• Work instruction:
An exact reproduction of the data below is expected, free of images.

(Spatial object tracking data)
• • •
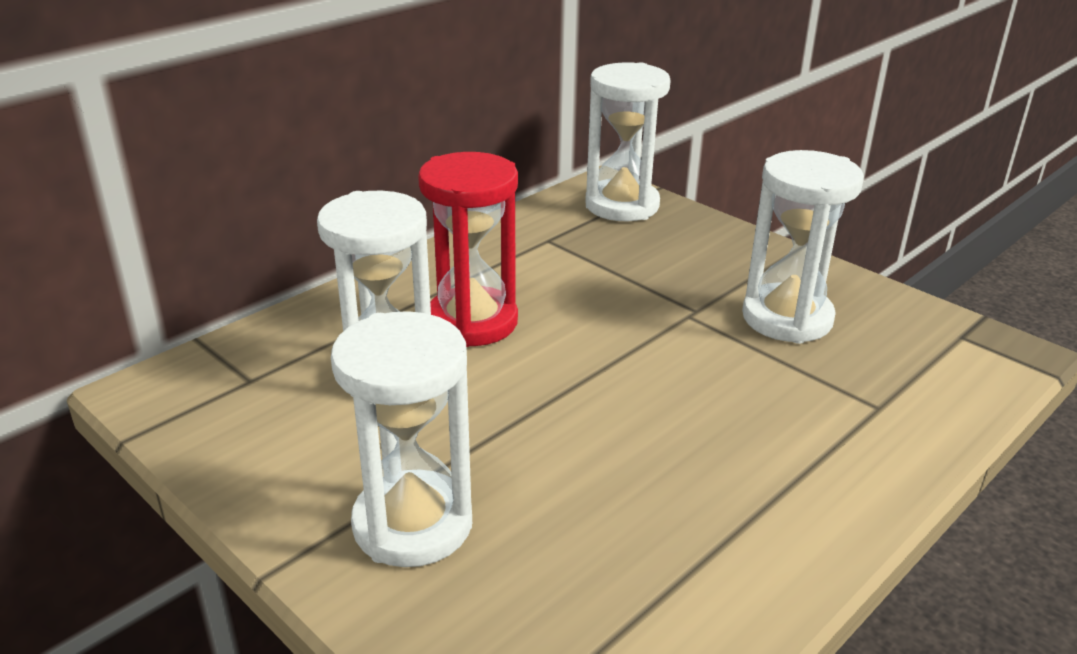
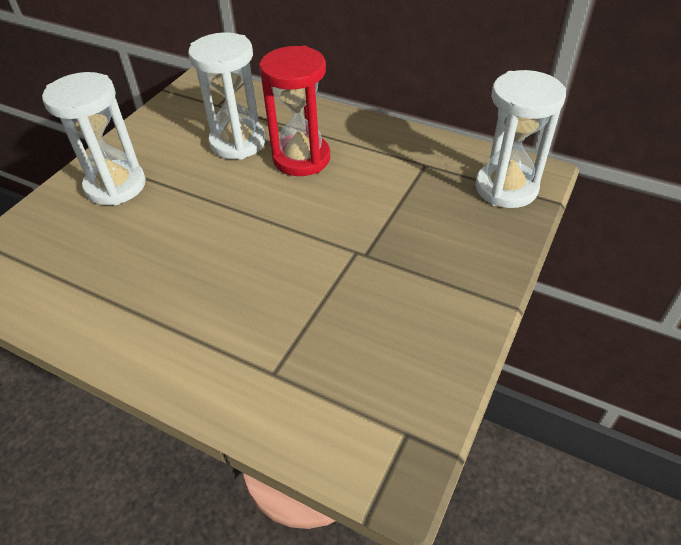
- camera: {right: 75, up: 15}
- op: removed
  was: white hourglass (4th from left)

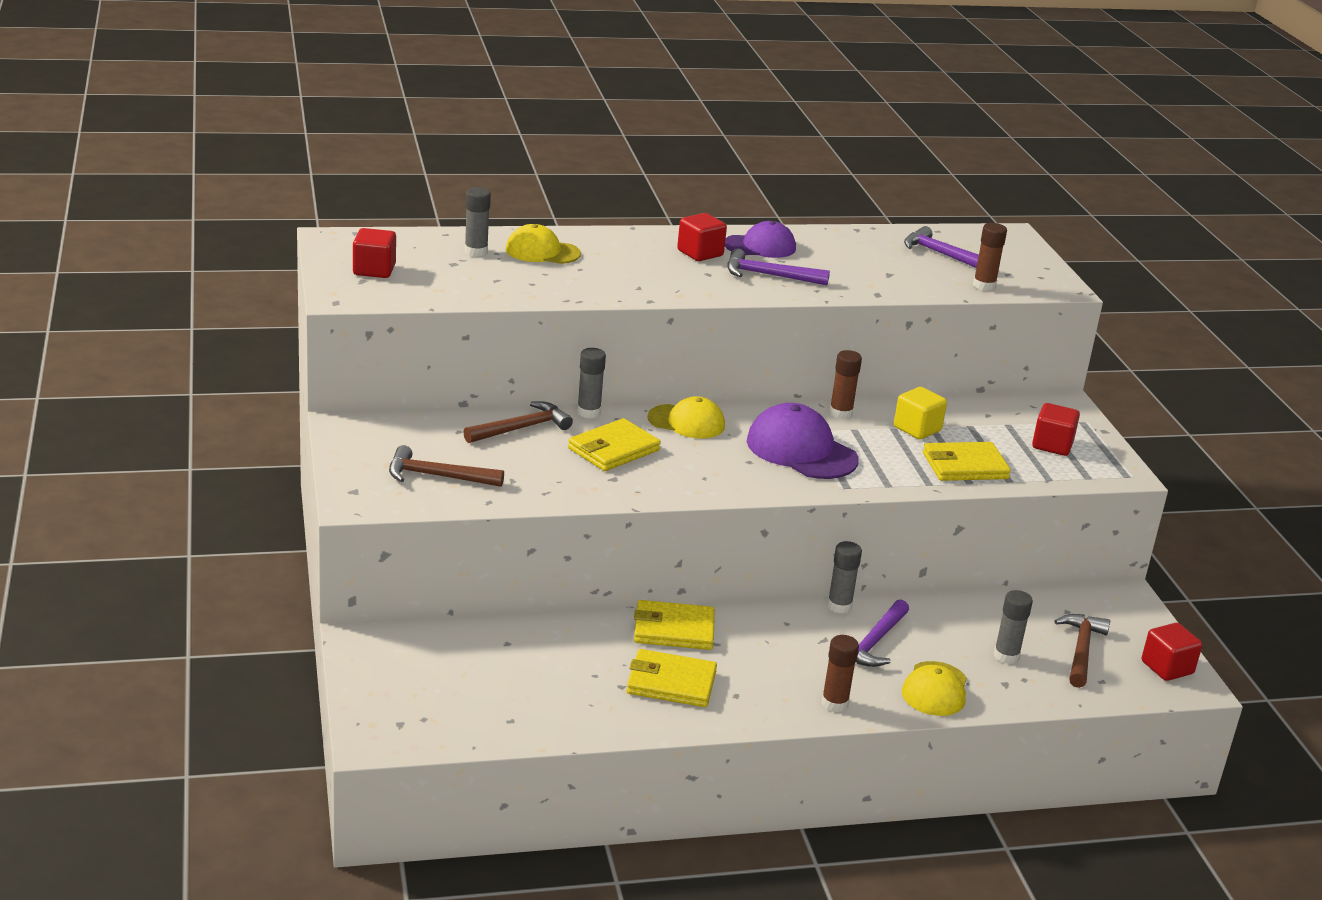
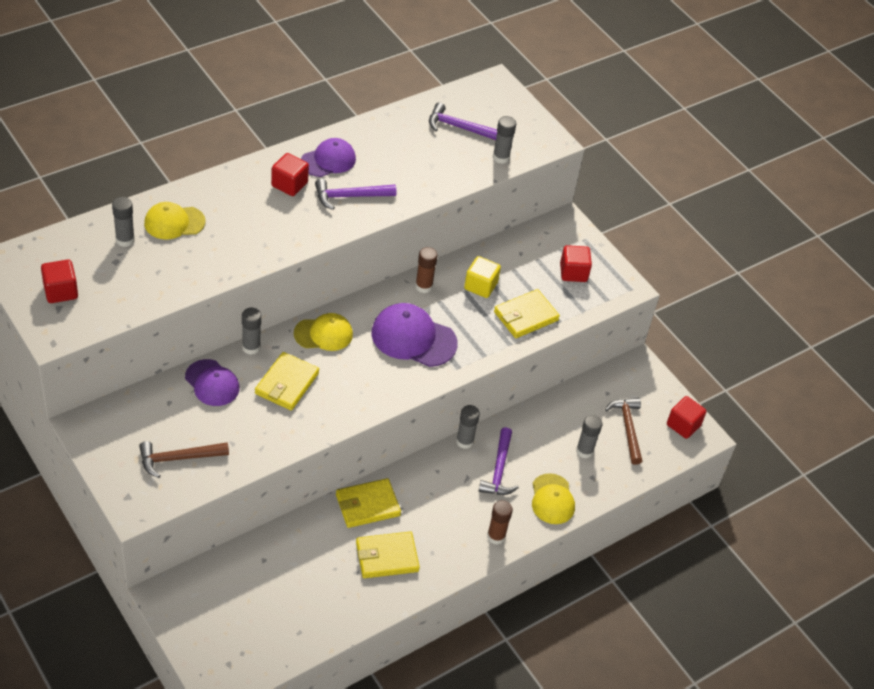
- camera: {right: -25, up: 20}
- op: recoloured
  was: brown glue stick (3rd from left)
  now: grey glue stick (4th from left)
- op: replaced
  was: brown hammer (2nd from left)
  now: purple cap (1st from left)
• • •
• Response for this exercise:
- camera: {right: 75, up: 15}
- op: removed
  was: white hourglass (4th from left)

- camera: {right: -25, up: 20}
- op: recoloured
  was: brown glue stick (3rd from left)
  now: grey glue stick (4th from left)
- op: replaced
  was: brown hammer (2nd from left)
  now: purple cap (1st from left)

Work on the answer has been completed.